▶ Your instructions
The entries below contain a stretch that opens with the line containing "none -> white plate A3 level 1" and closes with the line containing "white brick K2:K5"; set down that stretch exactly, both ends included, and nothing else.
+ + + + +
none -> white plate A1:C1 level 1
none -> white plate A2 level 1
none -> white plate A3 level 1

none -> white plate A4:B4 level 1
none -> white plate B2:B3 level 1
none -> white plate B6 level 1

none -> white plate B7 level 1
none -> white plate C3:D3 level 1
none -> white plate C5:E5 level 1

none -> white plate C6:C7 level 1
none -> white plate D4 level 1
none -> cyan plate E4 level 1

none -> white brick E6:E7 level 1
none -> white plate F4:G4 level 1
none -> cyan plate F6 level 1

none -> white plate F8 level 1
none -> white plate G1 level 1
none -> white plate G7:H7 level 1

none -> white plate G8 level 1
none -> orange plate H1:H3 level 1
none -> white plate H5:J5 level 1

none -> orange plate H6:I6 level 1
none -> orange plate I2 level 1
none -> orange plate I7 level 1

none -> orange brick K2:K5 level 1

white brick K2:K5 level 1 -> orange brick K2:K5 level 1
+ + + + +
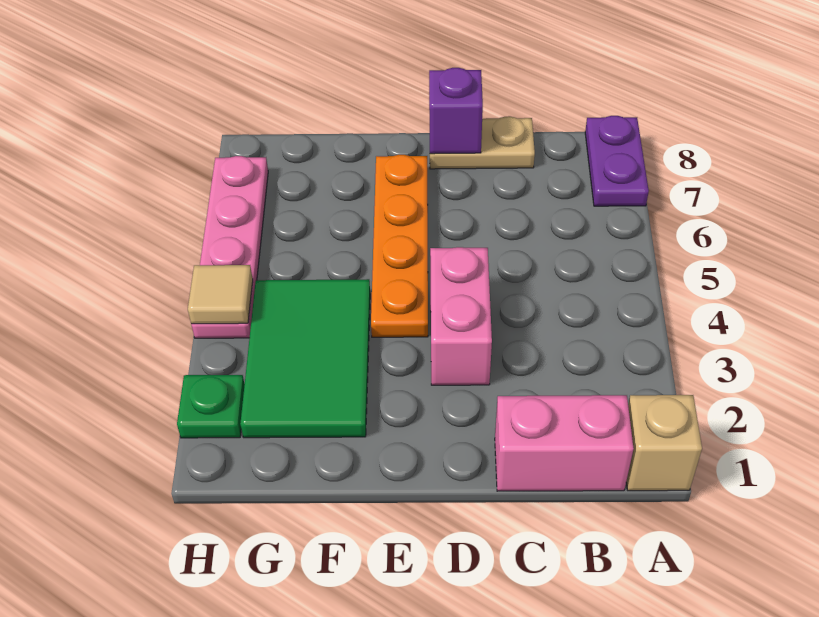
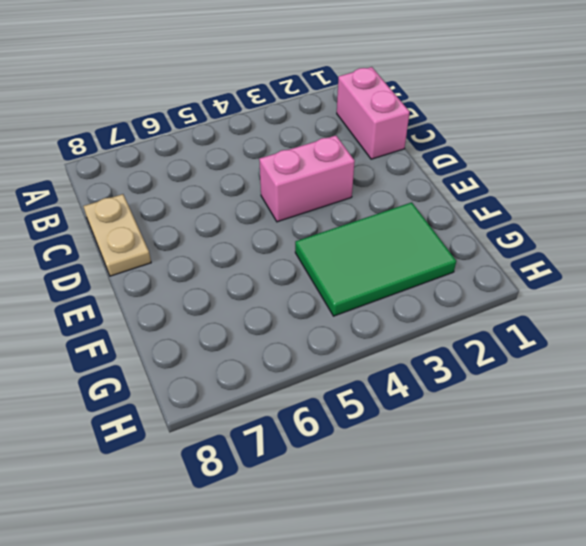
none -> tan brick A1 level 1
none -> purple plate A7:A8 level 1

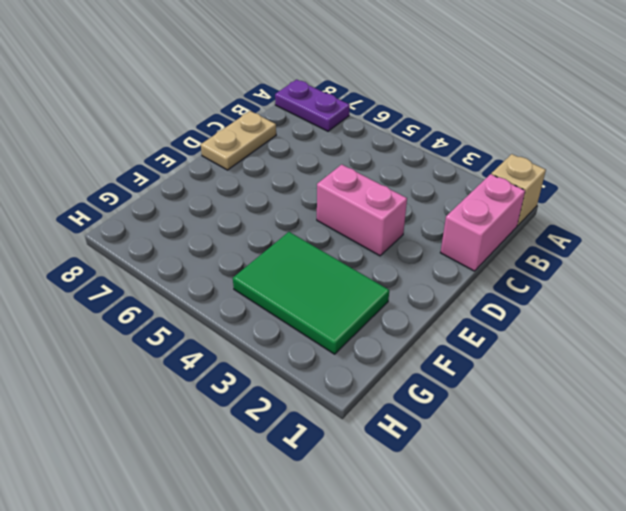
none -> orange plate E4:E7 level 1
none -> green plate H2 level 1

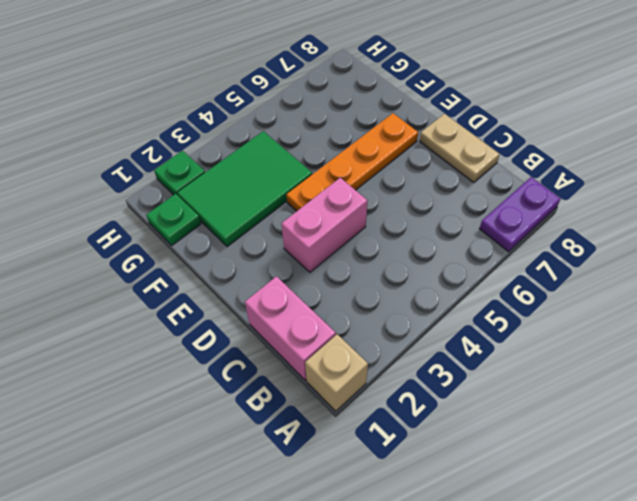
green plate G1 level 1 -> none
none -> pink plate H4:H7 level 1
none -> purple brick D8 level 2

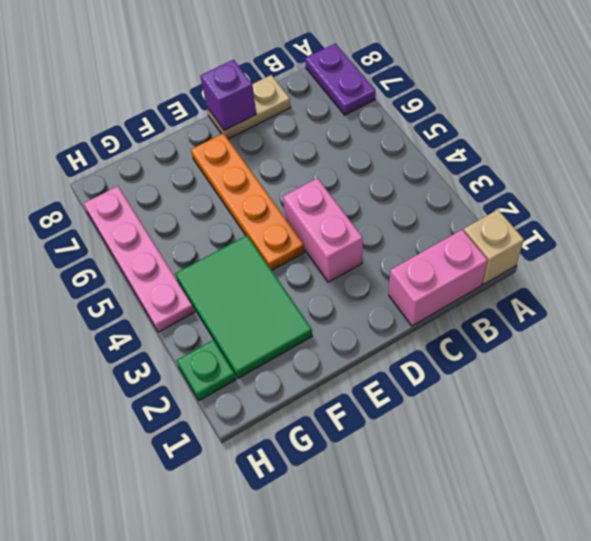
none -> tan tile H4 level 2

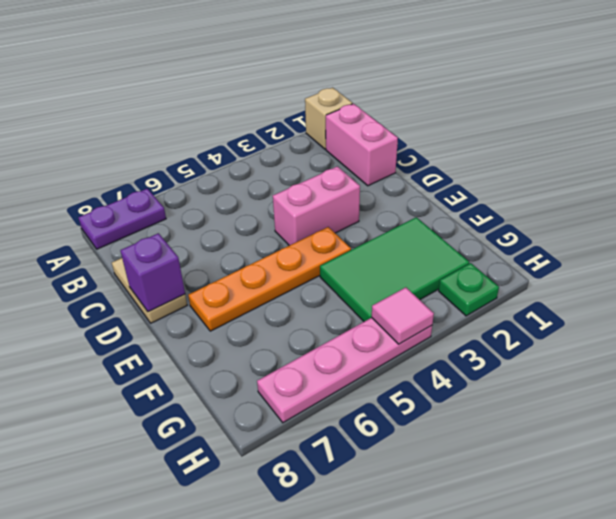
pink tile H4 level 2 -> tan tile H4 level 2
+ + + + +
▶ Your response
none -> white plate A3 level 1

none -> white plate A4:B4 level 1
none -> white plate B2:B3 level 1
none -> white plate B6 level 1

none -> white plate B7 level 1
none -> white plate C3:D3 level 1
none -> white plate C5:E5 level 1

none -> white plate C6:C7 level 1
none -> white plate D4 level 1
none -> cyan plate E4 level 1

none -> white brick E6:E7 level 1
none -> white plate F4:G4 level 1
none -> cyan plate F6 level 1

none -> white plate F8 level 1
none -> white plate G1 level 1
none -> white plate G7:H7 level 1

none -> white plate G8 level 1
none -> orange plate H1:H3 level 1
none -> white plate H5:J5 level 1

none -> orange plate H6:I6 level 1
none -> orange plate I2 level 1
none -> orange plate I7 level 1

none -> orange brick K2:K5 level 1

white brick K2:K5 level 1 -> orange brick K2:K5 level 1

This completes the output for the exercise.